▶ [Work order] An identical copy of all the records is what the answer must contain.
----
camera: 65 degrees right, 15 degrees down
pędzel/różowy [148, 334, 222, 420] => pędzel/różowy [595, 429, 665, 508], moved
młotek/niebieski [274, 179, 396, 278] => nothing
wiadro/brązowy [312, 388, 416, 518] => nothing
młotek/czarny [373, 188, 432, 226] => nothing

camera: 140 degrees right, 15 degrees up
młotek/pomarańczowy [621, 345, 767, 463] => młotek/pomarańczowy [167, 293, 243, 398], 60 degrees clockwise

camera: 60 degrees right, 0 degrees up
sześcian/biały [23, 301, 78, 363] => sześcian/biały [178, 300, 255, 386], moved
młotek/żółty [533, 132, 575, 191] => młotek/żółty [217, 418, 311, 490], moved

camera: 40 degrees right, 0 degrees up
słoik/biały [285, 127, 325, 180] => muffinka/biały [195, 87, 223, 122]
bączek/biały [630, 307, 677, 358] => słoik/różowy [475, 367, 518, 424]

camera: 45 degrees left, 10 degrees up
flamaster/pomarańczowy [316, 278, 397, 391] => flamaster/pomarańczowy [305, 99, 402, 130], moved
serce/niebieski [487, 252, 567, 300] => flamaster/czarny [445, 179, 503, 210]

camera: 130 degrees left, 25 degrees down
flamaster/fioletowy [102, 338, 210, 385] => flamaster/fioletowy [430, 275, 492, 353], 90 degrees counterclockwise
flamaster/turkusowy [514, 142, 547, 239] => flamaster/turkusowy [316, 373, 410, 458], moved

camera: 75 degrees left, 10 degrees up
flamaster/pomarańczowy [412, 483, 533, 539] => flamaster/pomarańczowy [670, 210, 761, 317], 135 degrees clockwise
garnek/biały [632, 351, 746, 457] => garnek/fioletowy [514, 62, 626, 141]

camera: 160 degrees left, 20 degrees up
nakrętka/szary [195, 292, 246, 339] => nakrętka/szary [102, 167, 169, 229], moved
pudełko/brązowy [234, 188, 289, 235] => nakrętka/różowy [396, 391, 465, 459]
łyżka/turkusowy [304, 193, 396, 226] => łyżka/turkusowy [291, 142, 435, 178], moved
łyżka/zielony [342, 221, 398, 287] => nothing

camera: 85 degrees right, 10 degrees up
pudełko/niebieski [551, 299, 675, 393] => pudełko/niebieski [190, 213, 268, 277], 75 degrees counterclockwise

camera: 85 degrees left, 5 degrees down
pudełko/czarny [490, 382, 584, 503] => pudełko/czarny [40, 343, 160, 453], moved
----
▶ [Answer to this exercise]
camera: 65 degrees right, 15 degrees down
pędzel/różowy [148, 334, 222, 420] => pędzel/różowy [595, 429, 665, 508], moved
młotek/niebieski [274, 179, 396, 278] => nothing
wiadro/brązowy [312, 388, 416, 518] => nothing
młotek/czarny [373, 188, 432, 226] => nothing

camera: 140 degrees right, 15 degrees up
młotek/pomarańczowy [621, 345, 767, 463] => młotek/pomarańczowy [167, 293, 243, 398], 60 degrees clockwise

camera: 60 degrees right, 0 degrees up
sześcian/biały [23, 301, 78, 363] => sześcian/biały [178, 300, 255, 386], moved
młotek/żółty [533, 132, 575, 191] => młotek/żółty [217, 418, 311, 490], moved

camera: 40 degrees right, 0 degrees up
słoik/biały [285, 127, 325, 180] => muffinka/biały [195, 87, 223, 122]
bączek/biały [630, 307, 677, 358] => słoik/różowy [475, 367, 518, 424]

camera: 45 degrees left, 10 degrees up
flamaster/pomarańczowy [316, 278, 397, 391] => flamaster/pomarańczowy [305, 99, 402, 130], moved
serce/niebieski [487, 252, 567, 300] => flamaster/czarny [445, 179, 503, 210]

camera: 130 degrees left, 25 degrees down
flamaster/fioletowy [102, 338, 210, 385] => flamaster/fioletowy [430, 275, 492, 353], 90 degrees counterclockwise
flamaster/turkusowy [514, 142, 547, 239] => flamaster/turkusowy [316, 373, 410, 458], moved

camera: 75 degrees left, 10 degrees up
flamaster/pomarańczowy [412, 483, 533, 539] => flamaster/pomarańczowy [670, 210, 761, 317], 135 degrees clockwise
garnek/biały [632, 351, 746, 457] => garnek/fioletowy [514, 62, 626, 141]

camera: 160 degrees left, 20 degrees up
nakrętka/szary [195, 292, 246, 339] => nakrętka/szary [102, 167, 169, 229], moved
pudełko/brązowy [234, 188, 289, 235] => nakrętka/różowy [396, 391, 465, 459]
łyżka/turkusowy [304, 193, 396, 226] => łyżka/turkusowy [291, 142, 435, 178], moved
łyżka/zielony [342, 221, 398, 287] => nothing

camera: 85 degrees right, 10 degrees up
pudełko/niebieski [551, 299, 675, 393] => pudełko/niebieski [190, 213, 268, 277], 75 degrees counterclockwise

camera: 85 degrees left, 5 degrees down
pudełko/czarny [490, 382, 584, 503] => pudełko/czarny [40, 343, 160, 453], moved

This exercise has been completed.